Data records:
================================
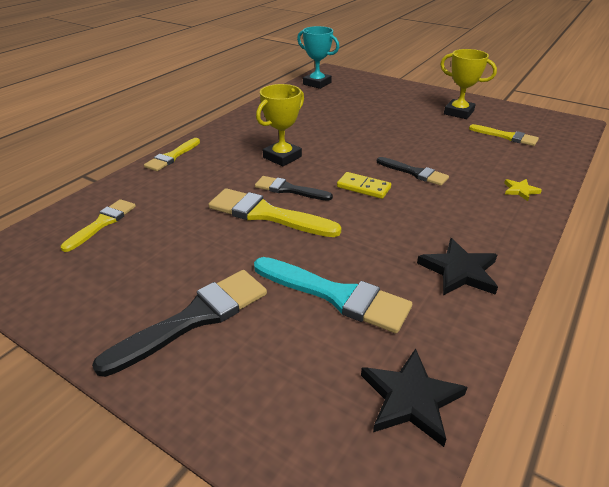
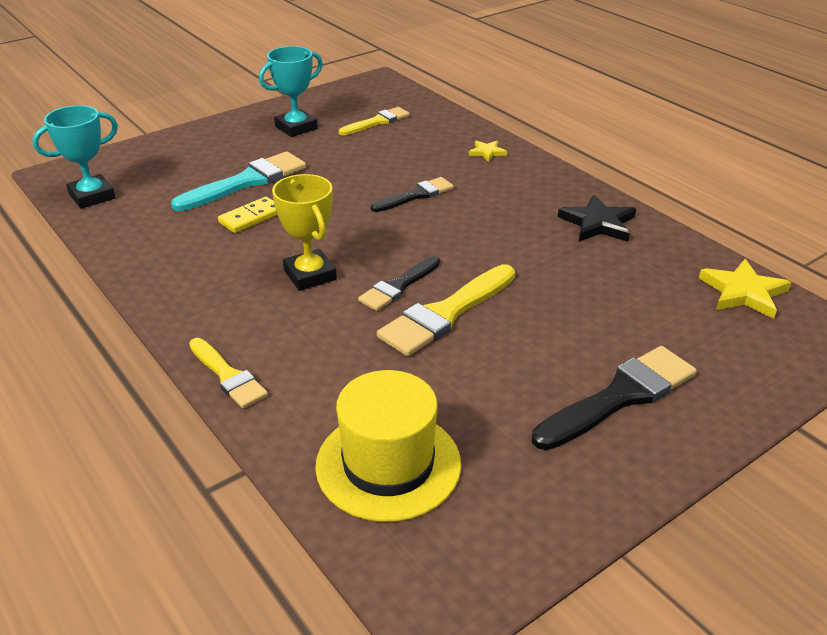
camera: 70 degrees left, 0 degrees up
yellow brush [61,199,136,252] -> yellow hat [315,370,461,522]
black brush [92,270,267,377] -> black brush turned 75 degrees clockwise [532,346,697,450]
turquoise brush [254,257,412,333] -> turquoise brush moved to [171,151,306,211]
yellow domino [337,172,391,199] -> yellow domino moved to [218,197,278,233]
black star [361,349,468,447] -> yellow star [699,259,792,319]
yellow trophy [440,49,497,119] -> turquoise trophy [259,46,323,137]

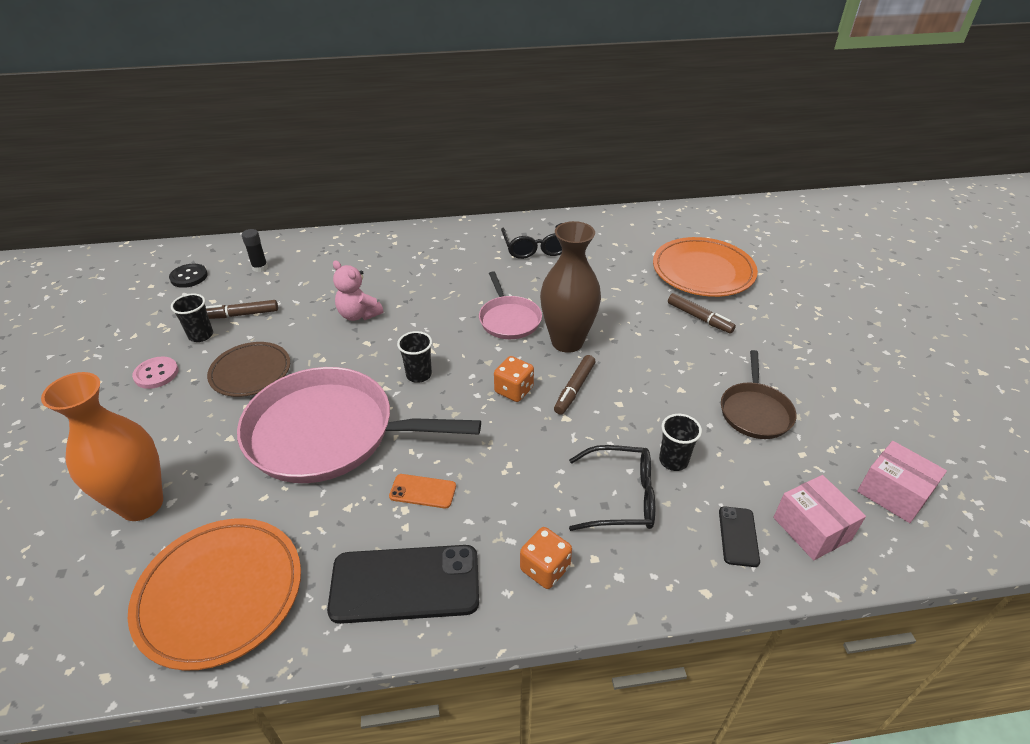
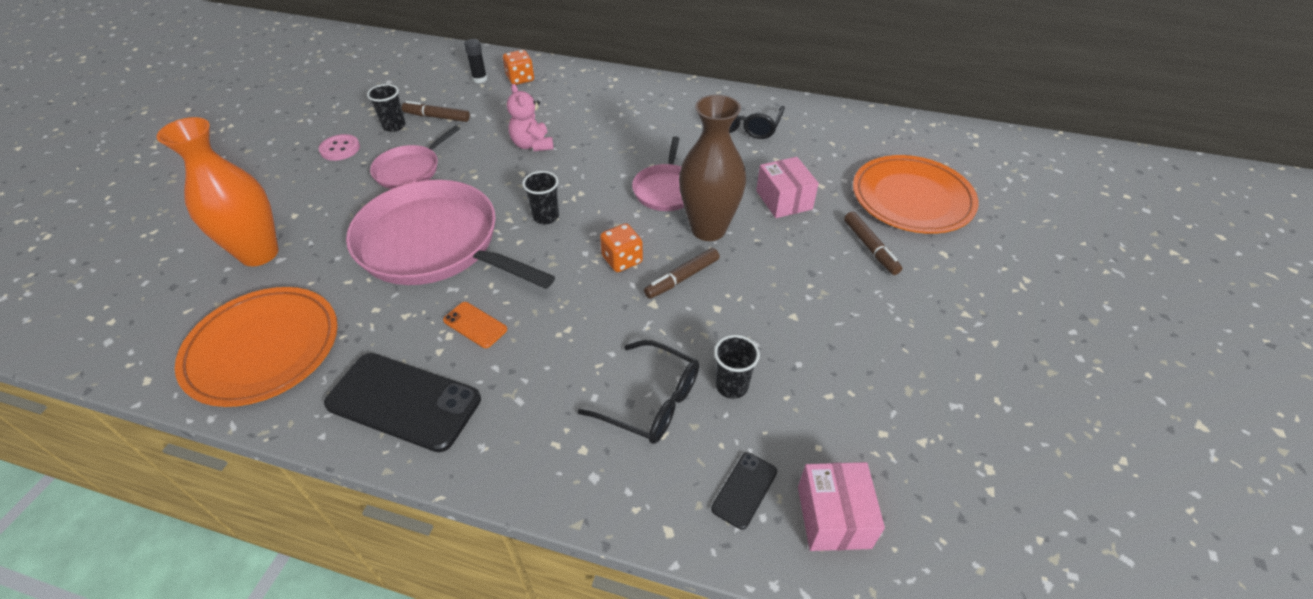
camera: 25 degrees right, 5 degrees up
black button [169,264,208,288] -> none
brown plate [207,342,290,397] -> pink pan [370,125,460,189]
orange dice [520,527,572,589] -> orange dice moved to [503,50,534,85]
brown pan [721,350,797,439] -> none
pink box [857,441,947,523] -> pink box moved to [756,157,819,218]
================================
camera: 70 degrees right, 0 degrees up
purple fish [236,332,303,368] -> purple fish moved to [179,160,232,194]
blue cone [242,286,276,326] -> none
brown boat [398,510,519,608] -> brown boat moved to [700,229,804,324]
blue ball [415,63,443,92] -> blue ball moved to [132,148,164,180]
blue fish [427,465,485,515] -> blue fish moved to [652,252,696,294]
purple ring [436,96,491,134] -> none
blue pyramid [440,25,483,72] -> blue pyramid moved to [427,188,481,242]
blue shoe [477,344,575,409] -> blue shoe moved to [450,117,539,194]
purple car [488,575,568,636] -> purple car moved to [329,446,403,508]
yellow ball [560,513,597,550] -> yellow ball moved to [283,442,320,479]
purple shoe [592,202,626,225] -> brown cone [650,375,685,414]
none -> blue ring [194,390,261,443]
================================
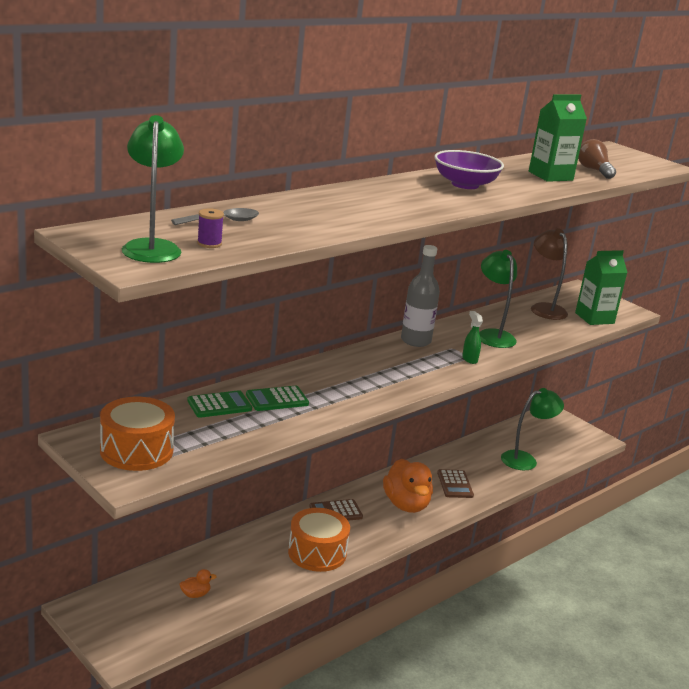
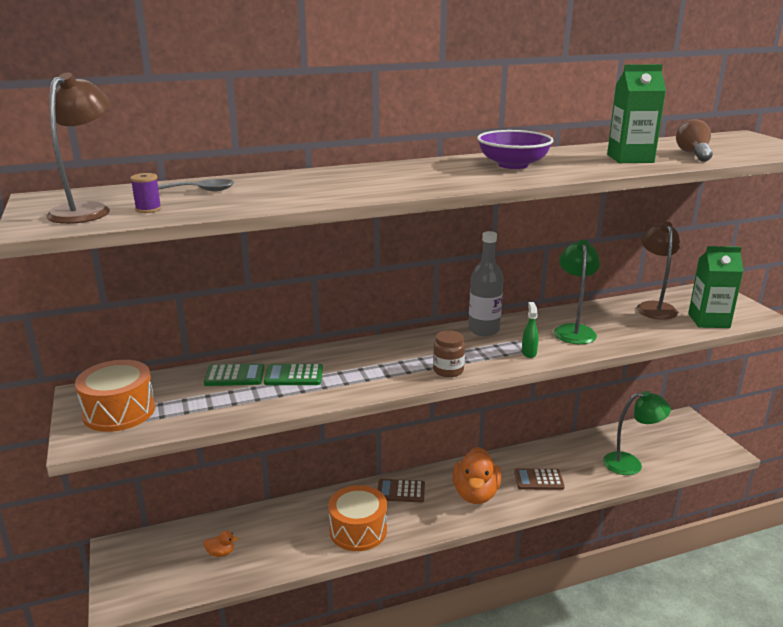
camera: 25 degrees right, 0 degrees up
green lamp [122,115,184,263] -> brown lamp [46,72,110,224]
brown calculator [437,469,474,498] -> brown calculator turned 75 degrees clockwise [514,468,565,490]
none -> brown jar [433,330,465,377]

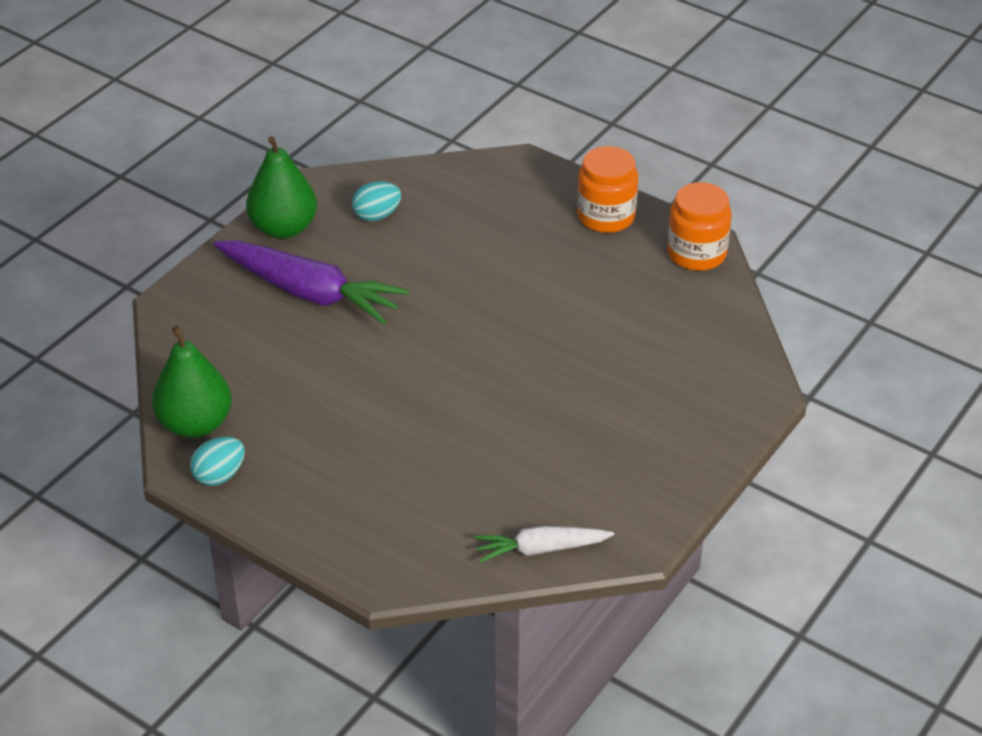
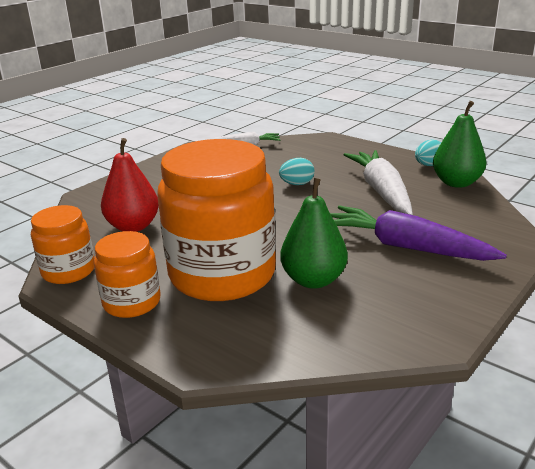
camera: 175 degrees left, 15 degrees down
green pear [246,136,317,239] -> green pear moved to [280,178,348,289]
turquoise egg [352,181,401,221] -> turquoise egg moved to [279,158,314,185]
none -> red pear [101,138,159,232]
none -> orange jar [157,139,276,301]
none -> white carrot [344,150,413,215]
================================
- [WHAT THE TASK ASKS]
Copy the lines above exactly. Start with the line containing "brown plate [207,342,290,397]", end with the line containing "pink box [857,441,947,523]", and include both.

- [ANSWER AREA]
brown plate [207,342,290,397] -> pink pan [370,125,460,189]
orange dice [520,527,572,589] -> orange dice moved to [503,50,534,85]
brown pan [721,350,797,439] -> none
pink box [857,441,947,523] -> pink box moved to [756,157,819,218]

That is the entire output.